PROBLEM REQUIREMENTS: Copy the lines below that contain "green".

(Dataset excerpts)

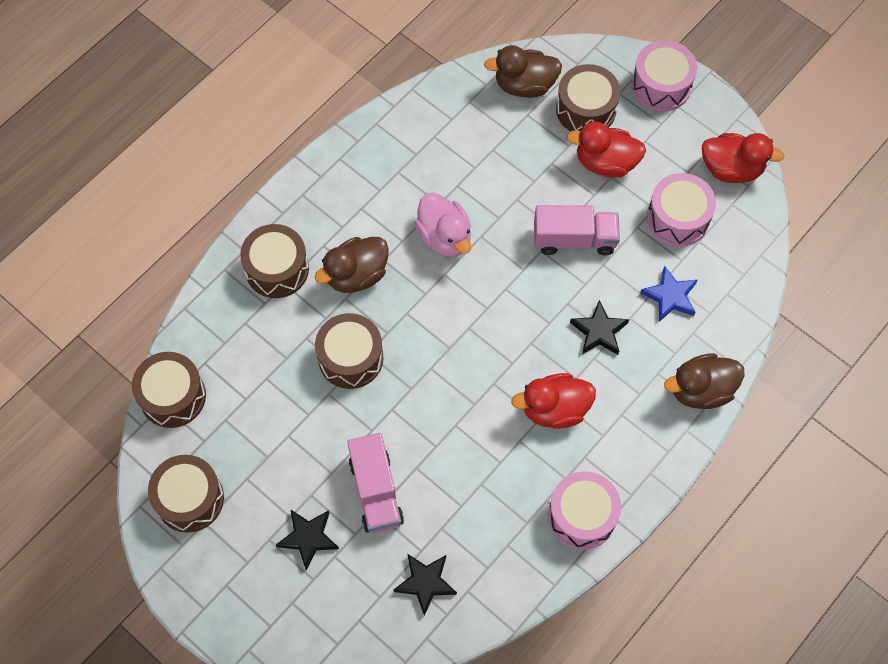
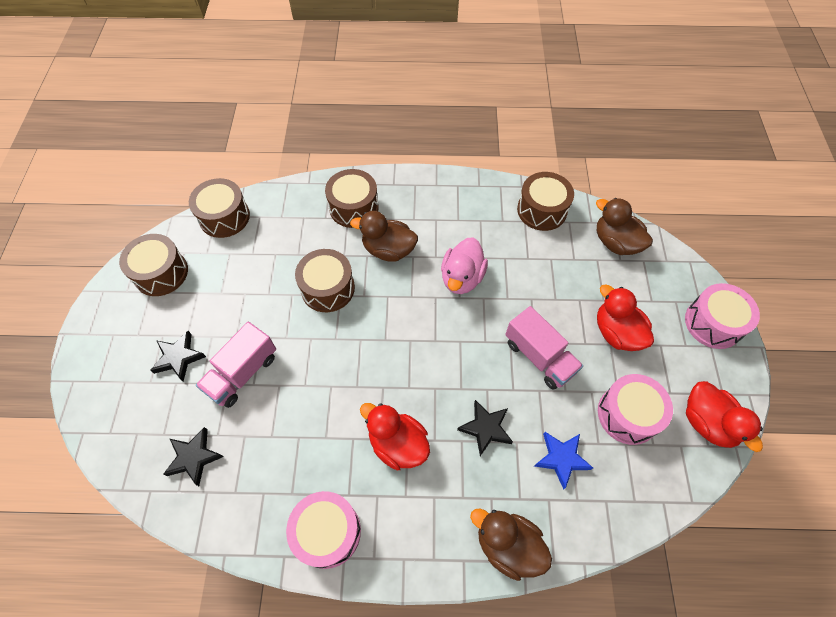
camera: 50 degrees right, 5 degrees down
(586, 109) = (640, 290): brown drum -> brown drum (542, 210)

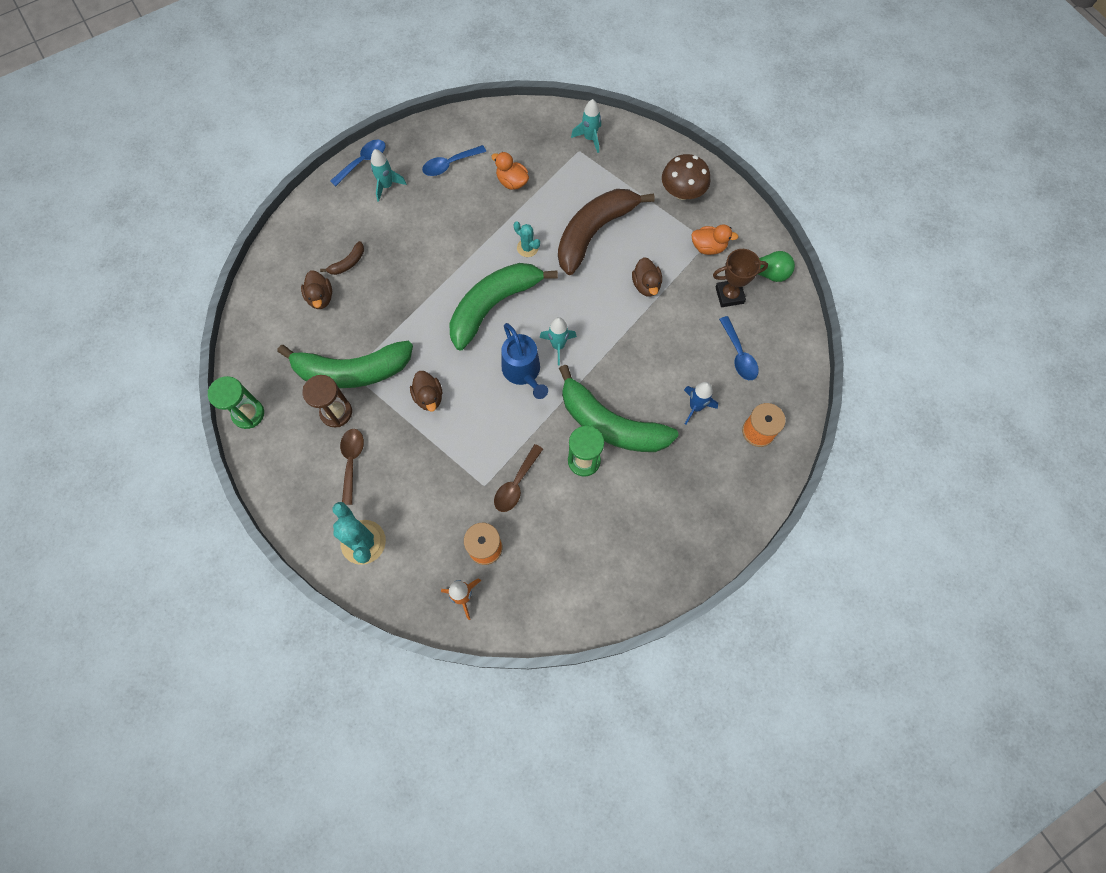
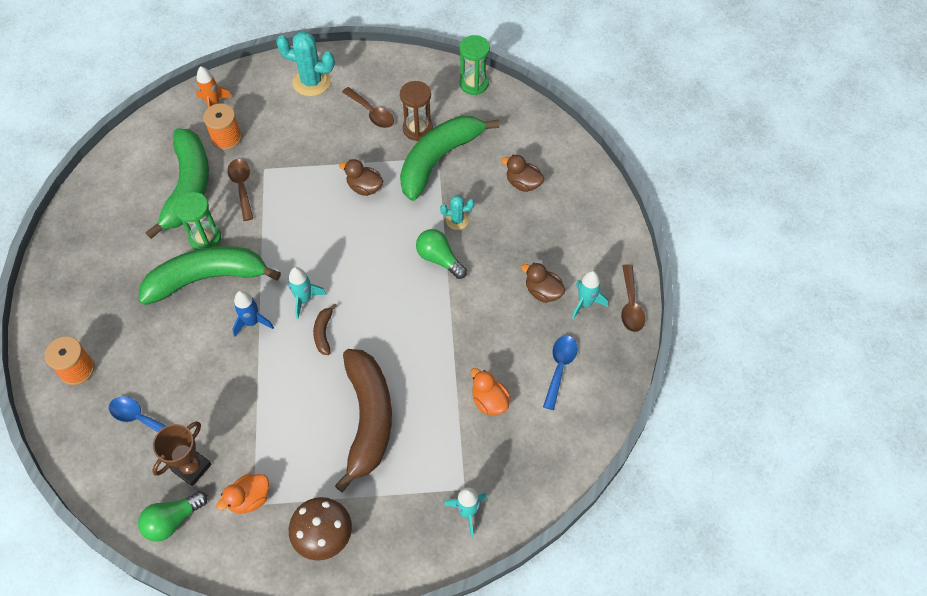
camera: 135 degrees right, 10 degrees down
(348, 263) = (536, 221): brown banana -> brown banana (323, 333)
(363, 162) = (630, 305): blue spoon -> brown spoon
(440, 294) = (439, 259): none -> green light bulb
(493, 306) = (387, 286): green banana -> green banana (188, 187)
(512, 182) = (489, 401): orange duck -> orange duck turned 120 degrees counterclockwise
(523, 372) = (312, 259): blue watering can -> none
(527, 248) = (411, 354): turquoise cactus -> turquoise cactus (457, 220)
(646, 285) = (276, 411): brown duck -> brown duck (543, 292)
(695, 407) = (147, 345): blue rocket -> blue rocket (252, 322)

RESULT:
(440, 294) = (439, 259): none -> green light bulb
(493, 306) = (387, 286): green banana -> green banana (188, 187)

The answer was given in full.